[Available records]
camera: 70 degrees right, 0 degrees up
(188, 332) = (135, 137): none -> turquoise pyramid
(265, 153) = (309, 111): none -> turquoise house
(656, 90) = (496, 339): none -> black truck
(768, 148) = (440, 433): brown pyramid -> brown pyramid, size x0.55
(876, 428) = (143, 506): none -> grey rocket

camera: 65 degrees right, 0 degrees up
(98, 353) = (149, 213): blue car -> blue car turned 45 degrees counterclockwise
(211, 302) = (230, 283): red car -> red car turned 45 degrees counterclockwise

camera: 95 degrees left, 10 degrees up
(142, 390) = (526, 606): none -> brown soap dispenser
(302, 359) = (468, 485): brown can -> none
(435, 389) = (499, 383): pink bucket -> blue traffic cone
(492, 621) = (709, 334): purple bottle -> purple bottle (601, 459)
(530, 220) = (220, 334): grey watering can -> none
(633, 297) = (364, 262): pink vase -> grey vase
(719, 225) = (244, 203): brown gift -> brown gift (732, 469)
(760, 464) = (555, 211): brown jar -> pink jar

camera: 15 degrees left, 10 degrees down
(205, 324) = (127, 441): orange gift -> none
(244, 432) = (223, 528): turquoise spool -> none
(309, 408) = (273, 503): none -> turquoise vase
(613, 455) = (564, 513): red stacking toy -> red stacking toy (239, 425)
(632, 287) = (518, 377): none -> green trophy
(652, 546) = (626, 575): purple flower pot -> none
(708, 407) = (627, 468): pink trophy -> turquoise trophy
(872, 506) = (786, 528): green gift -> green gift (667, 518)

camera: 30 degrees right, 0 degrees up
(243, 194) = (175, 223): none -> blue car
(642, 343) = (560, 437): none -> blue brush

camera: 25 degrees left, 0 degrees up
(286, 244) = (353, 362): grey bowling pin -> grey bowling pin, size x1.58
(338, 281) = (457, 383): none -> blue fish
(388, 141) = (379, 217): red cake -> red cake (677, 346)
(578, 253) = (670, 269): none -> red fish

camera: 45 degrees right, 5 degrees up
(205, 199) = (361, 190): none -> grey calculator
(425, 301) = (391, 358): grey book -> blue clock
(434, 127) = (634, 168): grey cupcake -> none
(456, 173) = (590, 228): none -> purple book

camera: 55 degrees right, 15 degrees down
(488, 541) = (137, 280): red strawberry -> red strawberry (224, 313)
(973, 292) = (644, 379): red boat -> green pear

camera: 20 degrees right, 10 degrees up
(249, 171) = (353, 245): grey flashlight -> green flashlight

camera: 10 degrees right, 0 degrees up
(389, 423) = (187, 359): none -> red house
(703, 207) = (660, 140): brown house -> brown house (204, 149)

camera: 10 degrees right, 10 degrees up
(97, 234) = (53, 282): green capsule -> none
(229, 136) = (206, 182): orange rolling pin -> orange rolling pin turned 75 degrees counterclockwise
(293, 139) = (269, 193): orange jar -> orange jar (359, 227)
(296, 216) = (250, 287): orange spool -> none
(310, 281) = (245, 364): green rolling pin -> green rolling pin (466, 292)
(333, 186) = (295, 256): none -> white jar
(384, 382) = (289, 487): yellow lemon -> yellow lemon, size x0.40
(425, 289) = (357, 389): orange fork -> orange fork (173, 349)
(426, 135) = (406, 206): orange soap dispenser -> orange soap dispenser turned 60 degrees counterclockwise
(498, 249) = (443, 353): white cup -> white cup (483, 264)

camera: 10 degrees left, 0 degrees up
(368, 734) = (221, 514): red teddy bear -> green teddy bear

[Your task]
From the first line to the last, set down every record exactly as written above.

[Solution for this problem]
camera: 70 degrees right, 0 degrees up
(188, 332) = (135, 137): none -> turquoise pyramid
(265, 153) = (309, 111): none -> turquoise house
(656, 90) = (496, 339): none -> black truck
(768, 148) = (440, 433): brown pyramid -> brown pyramid, size x0.55
(876, 428) = (143, 506): none -> grey rocket

camera: 65 degrees right, 0 degrees up
(98, 353) = (149, 213): blue car -> blue car turned 45 degrees counterclockwise
(211, 302) = (230, 283): red car -> red car turned 45 degrees counterclockwise

camera: 95 degrees left, 10 degrees up
(142, 390) = (526, 606): none -> brown soap dispenser
(302, 359) = (468, 485): brown can -> none
(435, 389) = (499, 383): pink bucket -> blue traffic cone
(492, 621) = (709, 334): purple bottle -> purple bottle (601, 459)
(530, 220) = (220, 334): grey watering can -> none
(633, 297) = (364, 262): pink vase -> grey vase
(719, 225) = (244, 203): brown gift -> brown gift (732, 469)
(760, 464) = (555, 211): brown jar -> pink jar

camera: 15 degrees left, 10 degrees down
(205, 324) = (127, 441): orange gift -> none
(244, 432) = (223, 528): turquoise spool -> none
(309, 408) = (273, 503): none -> turquoise vase
(613, 455) = (564, 513): red stacking toy -> red stacking toy (239, 425)
(632, 287) = (518, 377): none -> green trophy
(652, 546) = (626, 575): purple flower pot -> none
(708, 407) = (627, 468): pink trophy -> turquoise trophy
(872, 506) = (786, 528): green gift -> green gift (667, 518)

camera: 30 degrees right, 0 degrees up
(243, 194) = (175, 223): none -> blue car
(642, 343) = (560, 437): none -> blue brush

camera: 25 degrees left, 0 degrees up
(286, 244) = (353, 362): grey bowling pin -> grey bowling pin, size x1.58
(338, 281) = (457, 383): none -> blue fish
(388, 141) = (379, 217): red cake -> red cake (677, 346)
(578, 253) = (670, 269): none -> red fish

camera: 45 degrees right, 5 degrees up
(205, 199) = (361, 190): none -> grey calculator
(425, 301) = (391, 358): grey book -> blue clock
(434, 127) = (634, 168): grey cupcake -> none
(456, 173) = (590, 228): none -> purple book

camera: 55 degrees right, 15 degrees down
(488, 541) = (137, 280): red strawberry -> red strawberry (224, 313)
(973, 292) = (644, 379): red boat -> green pear

camera: 20 degrees right, 10 degrees up
(249, 171) = (353, 245): grey flashlight -> green flashlight

camera: 10 degrees right, 0 degrees up
(389, 423) = (187, 359): none -> red house
(703, 207) = (660, 140): brown house -> brown house (204, 149)

camera: 10 degrees right, 10 degrees up
(97, 234) = (53, 282): green capsule -> none
(229, 136) = (206, 182): orange rolling pin -> orange rolling pin turned 75 degrees counterclockwise
(293, 139) = (269, 193): orange jar -> orange jar (359, 227)
(296, 216) = (250, 287): orange spool -> none
(310, 281) = (245, 364): green rolling pin -> green rolling pin (466, 292)
(333, 186) = (295, 256): none -> white jar
(384, 382) = (289, 487): yellow lemon -> yellow lemon, size x0.40
(425, 289) = (357, 389): orange fork -> orange fork (173, 349)
(426, 135) = (406, 206): orange soap dispenser -> orange soap dispenser turned 60 degrees counterclockwise
(498, 249) = (443, 353): white cup -> white cup (483, 264)

camera: 10 degrees left, 0 degrees up
(368, 734) = (221, 514): red teddy bear -> green teddy bear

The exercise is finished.